--- Source material Enclosed Below ---
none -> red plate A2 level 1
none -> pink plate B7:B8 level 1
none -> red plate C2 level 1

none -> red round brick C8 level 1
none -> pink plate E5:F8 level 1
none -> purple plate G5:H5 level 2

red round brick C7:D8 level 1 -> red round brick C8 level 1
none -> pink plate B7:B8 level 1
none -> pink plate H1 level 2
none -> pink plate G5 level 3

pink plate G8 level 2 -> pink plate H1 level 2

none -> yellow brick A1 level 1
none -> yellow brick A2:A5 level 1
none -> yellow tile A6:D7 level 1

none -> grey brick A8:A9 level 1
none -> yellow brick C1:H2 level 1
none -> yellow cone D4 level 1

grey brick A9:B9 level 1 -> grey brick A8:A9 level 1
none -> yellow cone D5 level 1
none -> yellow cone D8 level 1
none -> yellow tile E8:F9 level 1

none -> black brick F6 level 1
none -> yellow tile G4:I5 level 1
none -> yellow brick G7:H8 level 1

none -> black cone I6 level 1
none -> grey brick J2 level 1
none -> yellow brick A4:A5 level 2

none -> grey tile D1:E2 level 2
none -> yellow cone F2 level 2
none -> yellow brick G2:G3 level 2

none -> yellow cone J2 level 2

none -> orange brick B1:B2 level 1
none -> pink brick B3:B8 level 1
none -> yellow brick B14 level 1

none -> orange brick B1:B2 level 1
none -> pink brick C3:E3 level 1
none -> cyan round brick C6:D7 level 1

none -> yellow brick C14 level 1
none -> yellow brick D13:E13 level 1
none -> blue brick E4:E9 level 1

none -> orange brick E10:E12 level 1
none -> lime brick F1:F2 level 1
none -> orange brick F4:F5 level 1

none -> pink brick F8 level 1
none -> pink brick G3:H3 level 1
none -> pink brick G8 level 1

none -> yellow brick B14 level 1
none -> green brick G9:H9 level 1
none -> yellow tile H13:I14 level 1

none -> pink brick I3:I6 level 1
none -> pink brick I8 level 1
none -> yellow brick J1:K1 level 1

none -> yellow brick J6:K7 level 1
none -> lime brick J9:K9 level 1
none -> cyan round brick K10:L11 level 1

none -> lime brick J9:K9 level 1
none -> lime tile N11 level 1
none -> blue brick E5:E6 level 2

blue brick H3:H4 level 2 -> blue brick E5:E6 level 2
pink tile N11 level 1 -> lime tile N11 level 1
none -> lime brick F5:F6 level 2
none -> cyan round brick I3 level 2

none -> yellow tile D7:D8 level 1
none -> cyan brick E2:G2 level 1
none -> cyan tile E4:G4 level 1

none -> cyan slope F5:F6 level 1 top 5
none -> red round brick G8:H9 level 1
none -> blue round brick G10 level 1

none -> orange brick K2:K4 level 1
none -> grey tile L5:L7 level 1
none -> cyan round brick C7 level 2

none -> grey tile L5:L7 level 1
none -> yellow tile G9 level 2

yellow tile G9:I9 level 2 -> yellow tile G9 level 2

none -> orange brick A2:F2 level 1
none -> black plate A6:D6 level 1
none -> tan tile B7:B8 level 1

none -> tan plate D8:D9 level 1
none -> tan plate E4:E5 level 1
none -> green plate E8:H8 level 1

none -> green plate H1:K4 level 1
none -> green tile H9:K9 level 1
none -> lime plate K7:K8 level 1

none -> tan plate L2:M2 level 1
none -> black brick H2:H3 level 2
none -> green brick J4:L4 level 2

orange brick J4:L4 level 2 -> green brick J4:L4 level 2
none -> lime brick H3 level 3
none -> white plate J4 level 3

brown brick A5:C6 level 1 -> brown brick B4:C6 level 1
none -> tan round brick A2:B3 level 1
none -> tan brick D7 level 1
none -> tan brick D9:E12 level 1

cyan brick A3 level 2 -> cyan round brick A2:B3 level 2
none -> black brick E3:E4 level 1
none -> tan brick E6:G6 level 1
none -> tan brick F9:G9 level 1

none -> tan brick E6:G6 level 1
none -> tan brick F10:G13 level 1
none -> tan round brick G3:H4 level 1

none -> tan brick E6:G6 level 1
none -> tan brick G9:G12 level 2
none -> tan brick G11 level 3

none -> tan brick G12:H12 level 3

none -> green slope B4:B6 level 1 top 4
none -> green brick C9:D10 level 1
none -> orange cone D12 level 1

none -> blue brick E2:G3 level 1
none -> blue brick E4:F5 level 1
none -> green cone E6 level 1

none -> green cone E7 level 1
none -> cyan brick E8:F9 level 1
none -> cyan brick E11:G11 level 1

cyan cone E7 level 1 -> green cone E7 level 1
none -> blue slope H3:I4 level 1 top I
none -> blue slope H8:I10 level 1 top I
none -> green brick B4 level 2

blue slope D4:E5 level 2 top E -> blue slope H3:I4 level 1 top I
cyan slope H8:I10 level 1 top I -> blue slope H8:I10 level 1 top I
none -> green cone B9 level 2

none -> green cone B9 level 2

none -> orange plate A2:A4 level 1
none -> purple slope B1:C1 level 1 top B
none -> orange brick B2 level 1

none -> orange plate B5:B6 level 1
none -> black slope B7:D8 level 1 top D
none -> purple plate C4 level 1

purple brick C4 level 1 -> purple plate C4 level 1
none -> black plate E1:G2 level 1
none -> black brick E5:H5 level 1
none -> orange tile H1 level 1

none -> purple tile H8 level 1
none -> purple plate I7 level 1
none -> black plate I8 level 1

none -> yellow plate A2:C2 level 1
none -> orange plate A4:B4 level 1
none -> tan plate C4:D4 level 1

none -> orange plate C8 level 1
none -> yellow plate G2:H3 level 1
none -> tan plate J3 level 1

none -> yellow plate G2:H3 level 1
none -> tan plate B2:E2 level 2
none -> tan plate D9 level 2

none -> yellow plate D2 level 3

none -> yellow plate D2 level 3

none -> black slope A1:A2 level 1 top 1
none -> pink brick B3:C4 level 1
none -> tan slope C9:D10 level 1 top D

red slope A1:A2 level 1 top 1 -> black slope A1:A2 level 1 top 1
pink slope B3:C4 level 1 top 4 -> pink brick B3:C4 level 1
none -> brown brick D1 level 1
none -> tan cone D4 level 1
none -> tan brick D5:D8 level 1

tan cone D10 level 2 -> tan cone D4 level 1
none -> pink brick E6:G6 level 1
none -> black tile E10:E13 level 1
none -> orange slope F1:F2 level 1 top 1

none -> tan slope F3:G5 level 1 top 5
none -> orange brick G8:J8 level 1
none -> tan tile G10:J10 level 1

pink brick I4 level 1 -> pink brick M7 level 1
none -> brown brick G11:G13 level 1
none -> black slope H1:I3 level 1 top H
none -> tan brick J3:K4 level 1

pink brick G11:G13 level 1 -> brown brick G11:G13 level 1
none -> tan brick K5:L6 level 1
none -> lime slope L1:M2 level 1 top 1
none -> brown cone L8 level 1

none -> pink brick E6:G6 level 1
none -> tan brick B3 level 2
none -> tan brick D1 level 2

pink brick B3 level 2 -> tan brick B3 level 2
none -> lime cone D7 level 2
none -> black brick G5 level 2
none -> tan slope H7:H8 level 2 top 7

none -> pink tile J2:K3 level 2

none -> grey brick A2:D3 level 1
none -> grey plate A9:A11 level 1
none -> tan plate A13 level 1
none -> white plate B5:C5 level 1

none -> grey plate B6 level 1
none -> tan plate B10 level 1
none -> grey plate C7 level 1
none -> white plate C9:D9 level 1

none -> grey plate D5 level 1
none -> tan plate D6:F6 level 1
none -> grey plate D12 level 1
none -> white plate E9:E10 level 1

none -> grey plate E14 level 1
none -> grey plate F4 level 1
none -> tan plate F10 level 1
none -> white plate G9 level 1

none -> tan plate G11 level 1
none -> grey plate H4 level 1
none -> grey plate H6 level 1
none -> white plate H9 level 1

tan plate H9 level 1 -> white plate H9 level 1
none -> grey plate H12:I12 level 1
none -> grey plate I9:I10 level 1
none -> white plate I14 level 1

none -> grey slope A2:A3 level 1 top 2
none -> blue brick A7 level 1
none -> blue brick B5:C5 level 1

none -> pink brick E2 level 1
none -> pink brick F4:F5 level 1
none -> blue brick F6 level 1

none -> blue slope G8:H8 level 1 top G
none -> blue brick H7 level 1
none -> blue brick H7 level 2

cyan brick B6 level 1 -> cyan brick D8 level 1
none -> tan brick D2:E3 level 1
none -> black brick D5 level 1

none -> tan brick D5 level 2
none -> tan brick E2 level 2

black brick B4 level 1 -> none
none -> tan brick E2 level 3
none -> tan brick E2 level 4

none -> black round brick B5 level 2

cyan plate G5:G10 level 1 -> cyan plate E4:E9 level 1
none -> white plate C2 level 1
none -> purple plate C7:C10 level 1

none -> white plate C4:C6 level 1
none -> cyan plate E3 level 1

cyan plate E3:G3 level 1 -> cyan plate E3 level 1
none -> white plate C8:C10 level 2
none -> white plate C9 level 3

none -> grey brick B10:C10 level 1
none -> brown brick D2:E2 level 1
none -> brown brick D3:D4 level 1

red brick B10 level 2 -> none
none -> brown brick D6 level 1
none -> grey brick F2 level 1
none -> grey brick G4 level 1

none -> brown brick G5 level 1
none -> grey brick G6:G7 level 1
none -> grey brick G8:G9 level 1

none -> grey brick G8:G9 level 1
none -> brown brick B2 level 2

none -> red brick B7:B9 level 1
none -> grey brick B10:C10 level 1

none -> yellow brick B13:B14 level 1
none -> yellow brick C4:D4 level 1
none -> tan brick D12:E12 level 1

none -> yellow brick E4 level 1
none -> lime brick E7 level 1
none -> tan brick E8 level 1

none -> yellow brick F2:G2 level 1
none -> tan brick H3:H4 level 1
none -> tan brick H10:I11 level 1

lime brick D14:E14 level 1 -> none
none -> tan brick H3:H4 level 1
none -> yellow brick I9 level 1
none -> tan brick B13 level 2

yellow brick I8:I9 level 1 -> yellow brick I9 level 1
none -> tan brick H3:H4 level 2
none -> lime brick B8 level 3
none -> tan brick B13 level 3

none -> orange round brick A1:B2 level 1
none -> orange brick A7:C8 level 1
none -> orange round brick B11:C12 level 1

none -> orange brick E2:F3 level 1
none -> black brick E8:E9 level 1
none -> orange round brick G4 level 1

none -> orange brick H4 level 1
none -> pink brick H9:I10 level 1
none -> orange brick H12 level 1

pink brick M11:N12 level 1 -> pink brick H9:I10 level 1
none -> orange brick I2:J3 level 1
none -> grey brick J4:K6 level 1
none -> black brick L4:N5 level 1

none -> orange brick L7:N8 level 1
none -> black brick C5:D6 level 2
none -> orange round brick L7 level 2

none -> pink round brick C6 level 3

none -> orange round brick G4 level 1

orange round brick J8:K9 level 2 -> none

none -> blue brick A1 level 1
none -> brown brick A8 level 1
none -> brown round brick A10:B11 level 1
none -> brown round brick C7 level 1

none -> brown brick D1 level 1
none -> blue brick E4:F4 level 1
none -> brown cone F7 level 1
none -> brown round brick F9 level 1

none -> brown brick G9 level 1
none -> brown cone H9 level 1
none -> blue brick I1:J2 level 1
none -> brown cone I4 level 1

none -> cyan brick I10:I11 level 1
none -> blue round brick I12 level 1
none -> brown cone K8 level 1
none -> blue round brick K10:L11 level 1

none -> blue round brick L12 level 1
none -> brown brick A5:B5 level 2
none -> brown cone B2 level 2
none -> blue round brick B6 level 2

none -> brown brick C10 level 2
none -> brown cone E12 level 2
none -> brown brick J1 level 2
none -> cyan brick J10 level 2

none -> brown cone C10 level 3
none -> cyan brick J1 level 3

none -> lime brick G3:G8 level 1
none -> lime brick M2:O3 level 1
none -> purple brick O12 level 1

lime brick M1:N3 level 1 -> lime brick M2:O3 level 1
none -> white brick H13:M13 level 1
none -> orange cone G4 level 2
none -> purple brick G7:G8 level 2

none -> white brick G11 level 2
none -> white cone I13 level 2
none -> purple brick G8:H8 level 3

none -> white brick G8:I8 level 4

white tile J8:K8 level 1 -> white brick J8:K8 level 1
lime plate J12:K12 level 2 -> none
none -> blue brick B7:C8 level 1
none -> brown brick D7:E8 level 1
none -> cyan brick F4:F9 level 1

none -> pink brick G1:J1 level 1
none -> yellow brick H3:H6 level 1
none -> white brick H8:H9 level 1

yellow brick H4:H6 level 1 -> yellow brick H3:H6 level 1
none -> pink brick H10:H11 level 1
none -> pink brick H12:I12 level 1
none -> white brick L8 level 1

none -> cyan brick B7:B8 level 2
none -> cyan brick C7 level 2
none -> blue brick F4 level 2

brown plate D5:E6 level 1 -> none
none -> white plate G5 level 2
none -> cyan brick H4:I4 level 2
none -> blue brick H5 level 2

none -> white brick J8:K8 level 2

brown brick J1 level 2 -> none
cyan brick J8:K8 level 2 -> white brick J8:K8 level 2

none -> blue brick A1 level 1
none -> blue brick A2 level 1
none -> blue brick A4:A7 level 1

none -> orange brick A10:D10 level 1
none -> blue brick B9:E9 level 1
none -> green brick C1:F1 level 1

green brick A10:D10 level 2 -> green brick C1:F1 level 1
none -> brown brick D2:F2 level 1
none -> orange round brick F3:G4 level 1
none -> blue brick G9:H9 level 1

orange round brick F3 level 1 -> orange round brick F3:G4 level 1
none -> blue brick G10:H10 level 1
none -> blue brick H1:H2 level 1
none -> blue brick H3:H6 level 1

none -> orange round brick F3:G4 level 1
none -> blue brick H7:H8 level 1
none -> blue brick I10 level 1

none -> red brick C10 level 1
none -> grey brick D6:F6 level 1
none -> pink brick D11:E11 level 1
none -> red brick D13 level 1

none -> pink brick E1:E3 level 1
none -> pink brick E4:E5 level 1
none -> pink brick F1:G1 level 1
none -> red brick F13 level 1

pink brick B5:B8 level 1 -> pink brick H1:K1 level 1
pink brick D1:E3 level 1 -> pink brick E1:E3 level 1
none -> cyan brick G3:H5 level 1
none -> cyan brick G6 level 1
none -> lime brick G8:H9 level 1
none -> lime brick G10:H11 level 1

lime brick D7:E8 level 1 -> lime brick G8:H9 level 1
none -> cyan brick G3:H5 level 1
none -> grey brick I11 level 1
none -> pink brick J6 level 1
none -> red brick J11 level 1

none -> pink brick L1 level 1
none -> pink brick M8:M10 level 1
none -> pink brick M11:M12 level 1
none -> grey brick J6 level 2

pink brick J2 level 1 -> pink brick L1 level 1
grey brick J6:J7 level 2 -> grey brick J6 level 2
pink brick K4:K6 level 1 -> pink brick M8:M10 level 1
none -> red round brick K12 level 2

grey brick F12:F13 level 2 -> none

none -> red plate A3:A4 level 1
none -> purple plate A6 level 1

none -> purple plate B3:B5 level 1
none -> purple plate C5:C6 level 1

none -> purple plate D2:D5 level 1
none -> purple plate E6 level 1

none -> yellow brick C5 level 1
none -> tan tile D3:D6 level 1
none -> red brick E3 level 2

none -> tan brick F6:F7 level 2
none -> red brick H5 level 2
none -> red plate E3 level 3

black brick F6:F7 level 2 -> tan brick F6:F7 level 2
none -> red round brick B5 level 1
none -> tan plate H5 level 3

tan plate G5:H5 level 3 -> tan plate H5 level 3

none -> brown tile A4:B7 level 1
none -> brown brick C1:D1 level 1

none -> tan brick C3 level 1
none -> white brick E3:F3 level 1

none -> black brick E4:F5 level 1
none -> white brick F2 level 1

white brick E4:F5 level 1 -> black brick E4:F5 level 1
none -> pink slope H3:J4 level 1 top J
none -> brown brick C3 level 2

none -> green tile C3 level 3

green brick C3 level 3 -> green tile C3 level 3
--- End of Enclosed Source material ---
Exercise brief:
All that is wanted is a faithful reproduction of the line above with "none -> tan slope H7:H8 level 2 top 7", the line with "none -> tan plate D6:F6 level 1", and every line in between.

Exercise output:
none -> tan slope H7:H8 level 2 top 7

none -> pink tile J2:K3 level 2

none -> grey brick A2:D3 level 1
none -> grey plate A9:A11 level 1
none -> tan plate A13 level 1
none -> white plate B5:C5 level 1

none -> grey plate B6 level 1
none -> tan plate B10 level 1
none -> grey plate C7 level 1
none -> white plate C9:D9 level 1

none -> grey plate D5 level 1
none -> tan plate D6:F6 level 1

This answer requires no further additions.